Segment Start: Records for the task
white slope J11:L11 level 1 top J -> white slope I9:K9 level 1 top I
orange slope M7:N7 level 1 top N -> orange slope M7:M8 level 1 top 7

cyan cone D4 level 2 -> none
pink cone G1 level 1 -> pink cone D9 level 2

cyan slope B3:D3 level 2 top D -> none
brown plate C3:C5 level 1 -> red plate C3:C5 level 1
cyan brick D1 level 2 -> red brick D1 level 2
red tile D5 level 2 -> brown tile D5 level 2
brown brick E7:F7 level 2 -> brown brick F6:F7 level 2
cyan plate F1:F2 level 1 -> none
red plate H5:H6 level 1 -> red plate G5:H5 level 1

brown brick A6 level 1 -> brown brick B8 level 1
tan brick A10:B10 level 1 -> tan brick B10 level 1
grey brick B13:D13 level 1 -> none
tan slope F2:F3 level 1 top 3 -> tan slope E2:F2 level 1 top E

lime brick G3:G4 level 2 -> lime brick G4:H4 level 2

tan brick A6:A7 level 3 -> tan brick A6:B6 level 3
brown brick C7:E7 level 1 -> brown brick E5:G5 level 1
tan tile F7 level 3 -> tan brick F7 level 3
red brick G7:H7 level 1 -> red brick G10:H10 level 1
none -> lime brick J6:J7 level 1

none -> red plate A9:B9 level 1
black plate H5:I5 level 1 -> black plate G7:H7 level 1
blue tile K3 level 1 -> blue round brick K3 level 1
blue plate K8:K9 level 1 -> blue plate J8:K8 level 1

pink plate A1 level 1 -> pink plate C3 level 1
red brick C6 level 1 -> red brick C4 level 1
Segment End: Records for the task
Work required: Give the records again, exactly as they appear.

Written reply:
white slope J11:L11 level 1 top J -> white slope I9:K9 level 1 top I
orange slope M7:N7 level 1 top N -> orange slope M7:M8 level 1 top 7

cyan cone D4 level 2 -> none
pink cone G1 level 1 -> pink cone D9 level 2

cyan slope B3:D3 level 2 top D -> none
brown plate C3:C5 level 1 -> red plate C3:C5 level 1
cyan brick D1 level 2 -> red brick D1 level 2
red tile D5 level 2 -> brown tile D5 level 2
brown brick E7:F7 level 2 -> brown brick F6:F7 level 2
cyan plate F1:F2 level 1 -> none
red plate H5:H6 level 1 -> red plate G5:H5 level 1

brown brick A6 level 1 -> brown brick B8 level 1
tan brick A10:B10 level 1 -> tan brick B10 level 1
grey brick B13:D13 level 1 -> none
tan slope F2:F3 level 1 top 3 -> tan slope E2:F2 level 1 top E

lime brick G3:G4 level 2 -> lime brick G4:H4 level 2

tan brick A6:A7 level 3 -> tan brick A6:B6 level 3
brown brick C7:E7 level 1 -> brown brick E5:G5 level 1
tan tile F7 level 3 -> tan brick F7 level 3
red brick G7:H7 level 1 -> red brick G10:H10 level 1
none -> lime brick J6:J7 level 1

none -> red plate A9:B9 level 1
black plate H5:I5 level 1 -> black plate G7:H7 level 1
blue tile K3 level 1 -> blue round brick K3 level 1
blue plate K8:K9 level 1 -> blue plate J8:K8 level 1

pink plate A1 level 1 -> pink plate C3 level 1
red brick C6 level 1 -> red brick C4 level 1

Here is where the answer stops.